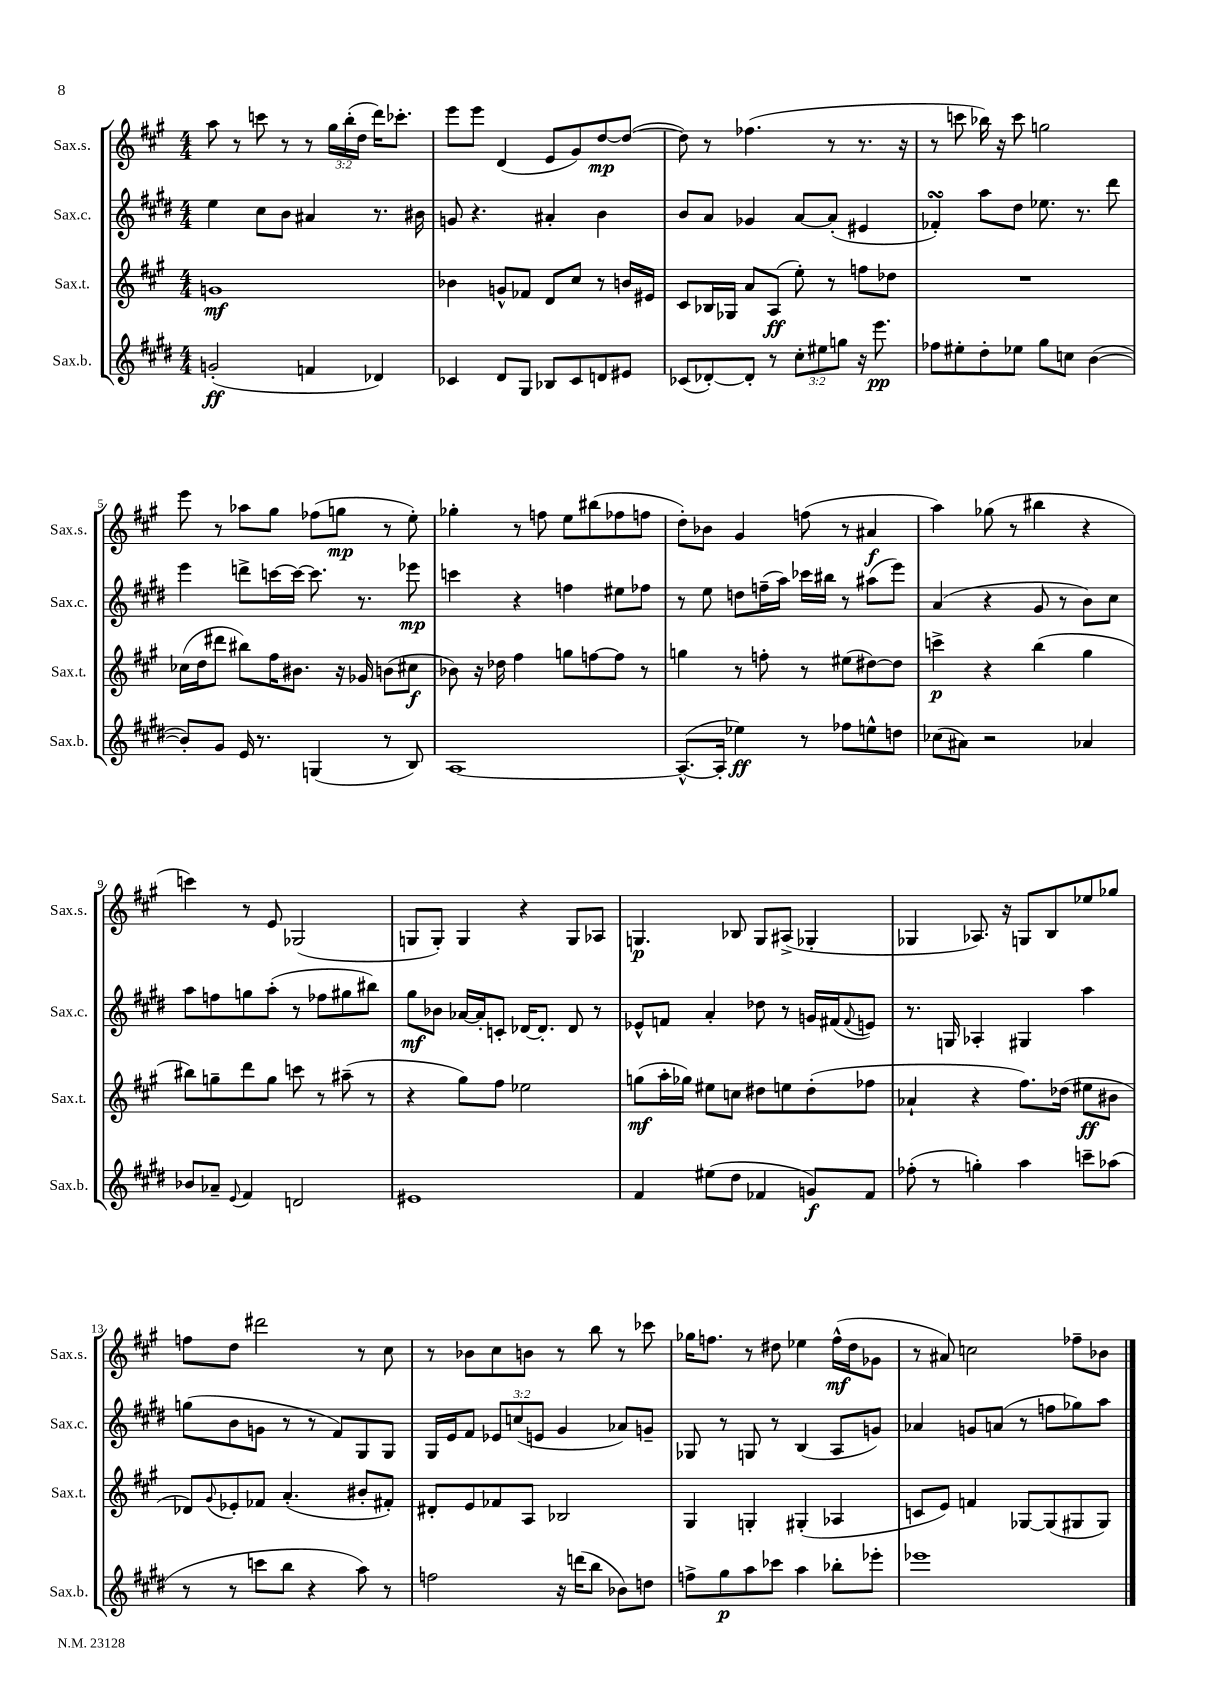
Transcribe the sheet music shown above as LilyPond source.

<<
\new StaffGroup <<
\new Staff = "s0" \with { instrumentName = "Sax.s." shortInstrumentName = "Sax.s." } {
    \clef treble \key a \major \numericTimeSignature \time 4/4 \override Staff.TupletNumber.text = #tuplet-number::calc-fraction-text
    a''8 r8 c'''8 r8 r8 \tuplet 3/2 { gis''16 b''16-.( d''16 } d'''16) ces'''8.-. |
    e'''8 e'''8 d'4( e'8 gis'8) d''8~\mp d''8~( |
    d''8) r8 fes''4.( r8 r8. r16 |
    r8 c'''8 bes''16) r16 c'''8 g''2 |
    e'''8 r8 aes''8 gis''8 fes''8( g''8\mp r8 e''8-.) |
    ges''4-. r8 f''8 e''8 bis''8( fes''8 f''8 |
    d''8-.) bes'8 gis'4 f''8( r8 ais'4\f |
    a''4) ges''8( r8 bis''4 r4 |
    c'''4) r8 e'8 ges2( |
    g8 g8-.) g4 r4 g8 aes8 |
    g4.\p bes8 g8 ais8->( ges4-. |
    ges4 aes8.) r16 g8 b8 ees''8 ges''8 |
    f''8 d''8 dis'''2 r8 cis''8 |
    r8 bes'8 cis''8 b'8 r8 b''8 r8 ces'''8 |
    ges''16 f''8. r8 dis''8 ees''4 f''16-^\mf( dis''16 ges'8 |
    r8 ais'8) c''2 fes''8-- bes'8 \bar "|." |
}
\new Staff = "s1" \with { instrumentName = "Sax.c." shortInstrumentName = "Sax.c." } {
    \clef treble \key e \major \numericTimeSignature \time 4/4 \override Staff.TupletNumber.text = #tuplet-number::calc-fraction-text
    e''4 cis''8 b'8 ais'4 r8. bis'16 |
    g'8 r4. ais'4-. b'4 |
    b'8 a'8 ges'4 a'8~ a'8-.( eis'4 |
    fes'4-.\turn) a''8 dis''8 ees''8. r8. dis'''8 |
    e'''4 d'''8-> c'''16~ c'''16~ c'''8. r8. ees'''8\mp |
    c'''4 r4 f''4 eis''8 fes''8 |
    r8 e''8 d''8 f''16--( a''16) ces'''16 bis''16 r8 ais''8( e'''8) |
    a'4( r4 gis'8 r8 b'8) cis''8 |
    a''8 f''8 g''8 a''8-.( r8 fes''8 gis''8 bis''8) |
    gis''8\mf bes'8 aes'16~ aes'16-. c'8-. des'16~ des'8.-. des'8 r8 |
    ees'8-^ f'8 a'4-. des''8 r8 g'16 fis'16( \appoggiatura { fis'8 } e'8) |
    r8. g16 aes4-. gis4 a''4 |
    g''8( b'8 g'8 r8 r8 fis'8) gis8 gis8 |
    gis16 e'16 fis'8 \tuplet 3/2 { ees'8 c''8( e'8 } gis'4 aes'8) g'8-- |
    ges8 r8 g8 r8 b4( a8 g'8) |
    aes'4 g'8 a'8( r8 f''8 ges''8) a''8 \bar "|." |
}
\new Staff = "s2" \with { instrumentName = "Sax.t." shortInstrumentName = "Sax.t." } {
    \clef treble \key a \major \numericTimeSignature \time 4/4
    g'1\mf |
    bes'4 g'8-^ fes'8 d'8 cis''8 r8 b'16 eis'16 |
    cis'8 bes16 ges16 a'8 a8\ff( e''8-.) r8 f''8 des''8 |
    R1 |
    ces''16( d''16 dis'''8 bis''8) fis''16 bis'8. r16 ges'16 b'8( cis''8\f |
    bes'8) r16 des''16 fis''4 g''8 f''8~ f''8 r8 |
    g''4 r8 f''8-. r8 eis''8( dis''8~) dis''8 |
    c'''4->\p r4 b''4( gis''4 |
    bis''8) g''8-- d'''8 g''8 c'''8 r8 ais''8--( r8 |
    r4 gis''8) fis''8 ees''2 |
    g''8\mf( a''16-. ges''16) eis''8 c''8 dis''8 e''8 dis''8-.( fes''8 |
    aes'4-! r4 fis''8.) des''16( eis''8\ff bis'8 |
    des'8) \appoggiatura { gis'8 } ees'8-. fes'8 a'4.-.( bis'8-. fis'8-.) |
    dis'8-. e'8 fes'8 a8 bes2 |
    gis4 g4-. gis4-.( aes4 |
    c'8 e'8) f'4 ges8~ ges8( gis8 gis8) \bar "|." |
}
\new Staff = "s3" \with { instrumentName = "Sax.b." shortInstrumentName = "Sax.b." } {
    \clef treble \key e \major \numericTimeSignature \time 4/4 \override Staff.TupletNumber.text = #tuplet-number::calc-fraction-text
    g'2-.\ff( f'4 des'4) |
    ces'4 dis'8 gis8 bes8 ces'8 d'8 eis'8 |
    ces'8( des'8~-.) des'8-. r8 \tuplet 3/2 { cis''8-. eis''8 g''8 } r16 e'''8.\pp |
    fes''8 eis''8-. dis''8-. ees''8 gis''8 c''8 b'4~( |
    b'8-.) gis'8 e'16 r8. g4( r8 b8) |
    a1~ |
    a8.~-^( a16-. ees''4\ff) r8 fes''8 e''8-^ d''8 |
    ces''8( ais'8) r2 aes'4 |
    bes'8 aes'8-- \appoggiatura { e'8 } fis'4 d'2 |
    eis'1 |
    fis'4 eis''8( dis''8 fes'4 g'8\f) fes'8 |
    fes''8-.( r8 g''4-.) a''4 c'''8-- aes''8( |
    r8 r8 c'''8 b''8 r4 a''8) r8 |
    f''2 r16 d'''16( b''8 bes'8) d''8 |
    f''8-> gis''8\p a''8 ces'''8 a''4 bes''8-. ees'''8-. |
    ees'''1 \bar "|." |
}
>>
>>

----------

## EXERCISE AIM
Find every line in the listing above that contains the word "major", and copy each of those lines in full.

## SOLUTION
    \clef treble \key a \major \numericTimeSignature \time 4/4 \override Staff.TupletNumber.text = #tuplet-number::calc-fraction-text
    \clef treble \key e \major \numericTimeSignature \time 4/4 \override Staff.TupletNumber.text = #tuplet-number::calc-fraction-text
    \clef treble \key a \major \numericTimeSignature \time 4/4
    \clef treble \key e \major \numericTimeSignature \time 4/4 \override Staff.TupletNumber.text = #tuplet-number::calc-fraction-text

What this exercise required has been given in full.